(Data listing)
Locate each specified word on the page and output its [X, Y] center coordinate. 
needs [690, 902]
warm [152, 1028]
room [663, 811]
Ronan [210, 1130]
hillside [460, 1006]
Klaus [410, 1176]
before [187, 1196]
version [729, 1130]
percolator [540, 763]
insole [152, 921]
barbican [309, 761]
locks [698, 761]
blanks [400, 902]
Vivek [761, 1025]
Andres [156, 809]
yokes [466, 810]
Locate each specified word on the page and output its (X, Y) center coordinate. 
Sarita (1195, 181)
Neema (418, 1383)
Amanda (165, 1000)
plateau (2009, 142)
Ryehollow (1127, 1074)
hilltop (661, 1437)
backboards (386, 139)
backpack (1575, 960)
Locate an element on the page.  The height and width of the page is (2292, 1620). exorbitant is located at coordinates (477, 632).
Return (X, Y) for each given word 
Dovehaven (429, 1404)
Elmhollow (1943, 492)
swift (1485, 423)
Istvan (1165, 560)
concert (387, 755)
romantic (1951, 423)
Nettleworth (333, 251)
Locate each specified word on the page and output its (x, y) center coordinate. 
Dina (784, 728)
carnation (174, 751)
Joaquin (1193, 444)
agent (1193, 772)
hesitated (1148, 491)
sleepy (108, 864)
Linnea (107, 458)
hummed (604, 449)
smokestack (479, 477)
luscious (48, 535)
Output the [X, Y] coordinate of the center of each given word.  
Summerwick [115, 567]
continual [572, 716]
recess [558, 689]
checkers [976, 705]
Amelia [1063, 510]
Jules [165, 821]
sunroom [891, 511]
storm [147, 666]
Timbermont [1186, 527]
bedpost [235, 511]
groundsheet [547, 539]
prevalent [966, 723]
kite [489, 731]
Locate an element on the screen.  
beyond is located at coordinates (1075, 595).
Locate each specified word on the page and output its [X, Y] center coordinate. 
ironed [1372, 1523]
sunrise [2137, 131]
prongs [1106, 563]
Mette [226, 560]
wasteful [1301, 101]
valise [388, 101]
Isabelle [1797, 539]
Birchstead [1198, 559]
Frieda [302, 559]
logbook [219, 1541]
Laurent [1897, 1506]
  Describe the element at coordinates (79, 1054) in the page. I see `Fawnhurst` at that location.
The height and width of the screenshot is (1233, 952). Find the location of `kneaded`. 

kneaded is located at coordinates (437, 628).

▶ **Description of the task**:
Write out all the records above again, changing each "center coordinate" to "midpoint coordinate" and leaving everything else as it is.

▶ **Exercise solution**:
Locate each specified word on the page and output its [X, Y] midpoint coordinate. 
needs [690, 902]
warm [152, 1028]
room [663, 811]
Ronan [210, 1130]
hillside [460, 1006]
Klaus [410, 1176]
before [187, 1196]
version [729, 1130]
percolator [540, 763]
insole [152, 921]
barbican [309, 761]
locks [698, 761]
blanks [400, 902]
Vivek [761, 1025]
Andres [156, 809]
yokes [466, 810]
Locate each specified word on the page and output its (X, Y) midpoint coordinate. 
Sarita (1195, 181)
Neema (418, 1383)
Amanda (165, 1000)
plateau (2009, 142)
Ryehollow (1127, 1074)
hilltop (661, 1437)
backboards (386, 139)
backpack (1575, 960)
Locate an element on the page.  The height and width of the page is (2292, 1620). exorbitant is located at coordinates (477, 632).
Return (X, Y) for each given word 
Dovehaven (429, 1404)
Elmhollow (1943, 492)
swift (1485, 423)
Istvan (1165, 560)
concert (387, 755)
romantic (1951, 423)
Nettleworth (333, 251)
Locate each specified word on the page and output its (x, y) midpoint coordinate. 
Dina (784, 728)
carnation (174, 751)
Joaquin (1193, 444)
agent (1193, 772)
hesitated (1148, 491)
sleepy (108, 864)
Linnea (107, 458)
hummed (604, 449)
smokestack (479, 477)
luscious (48, 535)
Output the [X, Y] coordinate of the center of each given word.  
Summerwick [115, 567]
continual [572, 716]
recess [558, 689]
checkers [976, 705]
Amelia [1063, 510]
Jules [165, 821]
sunroom [891, 511]
storm [147, 666]
Timbermont [1186, 527]
bedpost [235, 511]
groundsheet [547, 539]
prevalent [966, 723]
kite [489, 731]
Locate an element on the screen.  
beyond is located at coordinates (1075, 595).
Locate each specified word on the page and output its [X, Y] midpoint coordinate. 
ironed [1372, 1523]
sunrise [2137, 131]
prongs [1106, 563]
Mette [226, 560]
wasteful [1301, 101]
valise [388, 101]
Isabelle [1797, 539]
Birchstead [1198, 559]
Frieda [302, 559]
logbook [219, 1541]
Laurent [1897, 1506]
  Describe the element at coordinates (79, 1054) in the page. I see `Fawnhurst` at that location.
The height and width of the screenshot is (1233, 952). Find the location of `kneaded`. 

kneaded is located at coordinates (437, 628).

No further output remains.